(Exercise materials Opens)

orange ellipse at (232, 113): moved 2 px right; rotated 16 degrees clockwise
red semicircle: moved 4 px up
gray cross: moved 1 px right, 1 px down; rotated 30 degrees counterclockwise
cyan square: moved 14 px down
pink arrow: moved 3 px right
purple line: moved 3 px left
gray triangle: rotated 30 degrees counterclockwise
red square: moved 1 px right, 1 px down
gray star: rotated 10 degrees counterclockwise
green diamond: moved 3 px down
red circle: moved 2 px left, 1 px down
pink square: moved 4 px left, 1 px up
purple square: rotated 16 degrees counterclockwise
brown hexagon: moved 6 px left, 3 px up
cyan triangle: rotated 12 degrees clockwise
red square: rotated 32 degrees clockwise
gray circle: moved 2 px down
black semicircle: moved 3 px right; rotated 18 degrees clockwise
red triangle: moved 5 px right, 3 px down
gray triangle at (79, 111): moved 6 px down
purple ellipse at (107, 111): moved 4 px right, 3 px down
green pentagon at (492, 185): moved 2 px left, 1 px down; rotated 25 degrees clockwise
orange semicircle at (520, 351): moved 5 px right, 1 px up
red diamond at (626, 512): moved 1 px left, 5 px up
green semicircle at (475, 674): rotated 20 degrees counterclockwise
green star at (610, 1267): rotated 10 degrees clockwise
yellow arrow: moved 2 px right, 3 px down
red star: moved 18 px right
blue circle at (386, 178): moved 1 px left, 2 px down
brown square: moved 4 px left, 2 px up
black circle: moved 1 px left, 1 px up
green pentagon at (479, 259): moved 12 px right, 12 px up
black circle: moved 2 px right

(Exercise materials Closes)

▸ **Problem requirements**
Search the entries for the string "black". Copy every line that has it.

▸ **Answer to the exercise**
black semicircle: moved 3 px right; rotated 18 degrees clockwise
black circle: moved 1 px left, 1 px up
black circle: moved 2 px right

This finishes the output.